▶ [YOUR GOAL] An unaltered copy of the listing below is required.

▶ [MATERIAL FOR THIS TASK]
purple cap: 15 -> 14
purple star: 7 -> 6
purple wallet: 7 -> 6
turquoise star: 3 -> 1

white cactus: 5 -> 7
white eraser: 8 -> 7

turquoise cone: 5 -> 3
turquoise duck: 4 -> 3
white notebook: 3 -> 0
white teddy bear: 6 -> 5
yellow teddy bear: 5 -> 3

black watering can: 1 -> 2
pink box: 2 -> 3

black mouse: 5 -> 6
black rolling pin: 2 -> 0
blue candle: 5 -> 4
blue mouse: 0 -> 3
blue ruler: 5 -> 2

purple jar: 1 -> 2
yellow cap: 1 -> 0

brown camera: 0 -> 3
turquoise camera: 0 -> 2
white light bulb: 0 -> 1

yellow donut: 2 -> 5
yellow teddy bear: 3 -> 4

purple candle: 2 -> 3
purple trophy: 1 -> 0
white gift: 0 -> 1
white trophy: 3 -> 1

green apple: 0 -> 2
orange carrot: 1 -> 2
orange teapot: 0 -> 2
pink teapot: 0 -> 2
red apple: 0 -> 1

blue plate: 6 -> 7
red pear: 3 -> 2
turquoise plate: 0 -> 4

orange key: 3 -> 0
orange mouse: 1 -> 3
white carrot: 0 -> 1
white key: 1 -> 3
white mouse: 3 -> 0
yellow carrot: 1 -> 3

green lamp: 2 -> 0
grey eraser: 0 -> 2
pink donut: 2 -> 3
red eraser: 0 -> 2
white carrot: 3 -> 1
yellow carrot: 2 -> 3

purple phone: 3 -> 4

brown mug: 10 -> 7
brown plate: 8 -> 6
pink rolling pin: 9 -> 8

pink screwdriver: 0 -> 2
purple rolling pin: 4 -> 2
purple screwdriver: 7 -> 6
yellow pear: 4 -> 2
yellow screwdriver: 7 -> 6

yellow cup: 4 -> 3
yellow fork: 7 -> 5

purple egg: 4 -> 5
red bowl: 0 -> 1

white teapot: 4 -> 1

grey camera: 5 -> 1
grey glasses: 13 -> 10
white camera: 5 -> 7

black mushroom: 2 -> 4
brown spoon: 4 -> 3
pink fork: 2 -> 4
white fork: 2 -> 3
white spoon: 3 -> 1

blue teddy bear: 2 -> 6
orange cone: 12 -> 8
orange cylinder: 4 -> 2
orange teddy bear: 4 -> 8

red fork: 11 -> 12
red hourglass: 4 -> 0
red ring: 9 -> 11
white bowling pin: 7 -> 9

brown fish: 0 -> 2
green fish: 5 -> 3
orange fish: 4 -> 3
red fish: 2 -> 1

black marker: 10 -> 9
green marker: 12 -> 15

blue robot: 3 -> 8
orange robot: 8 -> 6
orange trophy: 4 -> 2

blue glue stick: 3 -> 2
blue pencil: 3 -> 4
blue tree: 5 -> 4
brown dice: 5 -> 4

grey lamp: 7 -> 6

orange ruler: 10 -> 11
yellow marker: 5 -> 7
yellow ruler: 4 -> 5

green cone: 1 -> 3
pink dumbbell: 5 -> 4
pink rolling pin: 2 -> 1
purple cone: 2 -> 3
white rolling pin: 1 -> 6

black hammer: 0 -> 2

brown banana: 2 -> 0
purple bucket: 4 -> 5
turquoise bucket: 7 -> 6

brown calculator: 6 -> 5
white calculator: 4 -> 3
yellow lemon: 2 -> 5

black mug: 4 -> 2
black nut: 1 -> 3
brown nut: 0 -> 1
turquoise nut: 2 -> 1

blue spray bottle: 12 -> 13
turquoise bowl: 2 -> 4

▶ [SOLUTION TO THIS PROBLEM]
purple cap: 15 -> 14
purple star: 7 -> 6
purple wallet: 7 -> 6
turquoise star: 3 -> 1

white cactus: 5 -> 7
white eraser: 8 -> 7

turquoise cone: 5 -> 3
turquoise duck: 4 -> 3
white notebook: 3 -> 0
white teddy bear: 6 -> 5
yellow teddy bear: 5 -> 3

black watering can: 1 -> 2
pink box: 2 -> 3

black mouse: 5 -> 6
black rolling pin: 2 -> 0
blue candle: 5 -> 4
blue mouse: 0 -> 3
blue ruler: 5 -> 2

purple jar: 1 -> 2
yellow cap: 1 -> 0

brown camera: 0 -> 3
turquoise camera: 0 -> 2
white light bulb: 0 -> 1

yellow donut: 2 -> 5
yellow teddy bear: 3 -> 4

purple candle: 2 -> 3
purple trophy: 1 -> 0
white gift: 0 -> 1
white trophy: 3 -> 1

green apple: 0 -> 2
orange carrot: 1 -> 2
orange teapot: 0 -> 2
pink teapot: 0 -> 2
red apple: 0 -> 1

blue plate: 6 -> 7
red pear: 3 -> 2
turquoise plate: 0 -> 4

orange key: 3 -> 0
orange mouse: 1 -> 3
white carrot: 0 -> 1
white key: 1 -> 3
white mouse: 3 -> 0
yellow carrot: 1 -> 3

green lamp: 2 -> 0
grey eraser: 0 -> 2
pink donut: 2 -> 3
red eraser: 0 -> 2
white carrot: 3 -> 1
yellow carrot: 2 -> 3

purple phone: 3 -> 4

brown mug: 10 -> 7
brown plate: 8 -> 6
pink rolling pin: 9 -> 8

pink screwdriver: 0 -> 2
purple rolling pin: 4 -> 2
purple screwdriver: 7 -> 6
yellow pear: 4 -> 2
yellow screwdriver: 7 -> 6

yellow cup: 4 -> 3
yellow fork: 7 -> 5

purple egg: 4 -> 5
red bowl: 0 -> 1

white teapot: 4 -> 1

grey camera: 5 -> 1
grey glasses: 13 -> 10
white camera: 5 -> 7

black mushroom: 2 -> 4
brown spoon: 4 -> 3
pink fork: 2 -> 4
white fork: 2 -> 3
white spoon: 3 -> 1

blue teddy bear: 2 -> 6
orange cone: 12 -> 8
orange cylinder: 4 -> 2
orange teddy bear: 4 -> 8

red fork: 11 -> 12
red hourglass: 4 -> 0
red ring: 9 -> 11
white bowling pin: 7 -> 9

brown fish: 0 -> 2
green fish: 5 -> 3
orange fish: 4 -> 3
red fish: 2 -> 1

black marker: 10 -> 9
green marker: 12 -> 15

blue robot: 3 -> 8
orange robot: 8 -> 6
orange trophy: 4 -> 2

blue glue stick: 3 -> 2
blue pencil: 3 -> 4
blue tree: 5 -> 4
brown dice: 5 -> 4

grey lamp: 7 -> 6

orange ruler: 10 -> 11
yellow marker: 5 -> 7
yellow ruler: 4 -> 5

green cone: 1 -> 3
pink dumbbell: 5 -> 4
pink rolling pin: 2 -> 1
purple cone: 2 -> 3
white rolling pin: 1 -> 6

black hammer: 0 -> 2

brown banana: 2 -> 0
purple bucket: 4 -> 5
turquoise bucket: 7 -> 6

brown calculator: 6 -> 5
white calculator: 4 -> 3
yellow lemon: 2 -> 5

black mug: 4 -> 2
black nut: 1 -> 3
brown nut: 0 -> 1
turquoise nut: 2 -> 1

blue spray bottle: 12 -> 13
turquoise bowl: 2 -> 4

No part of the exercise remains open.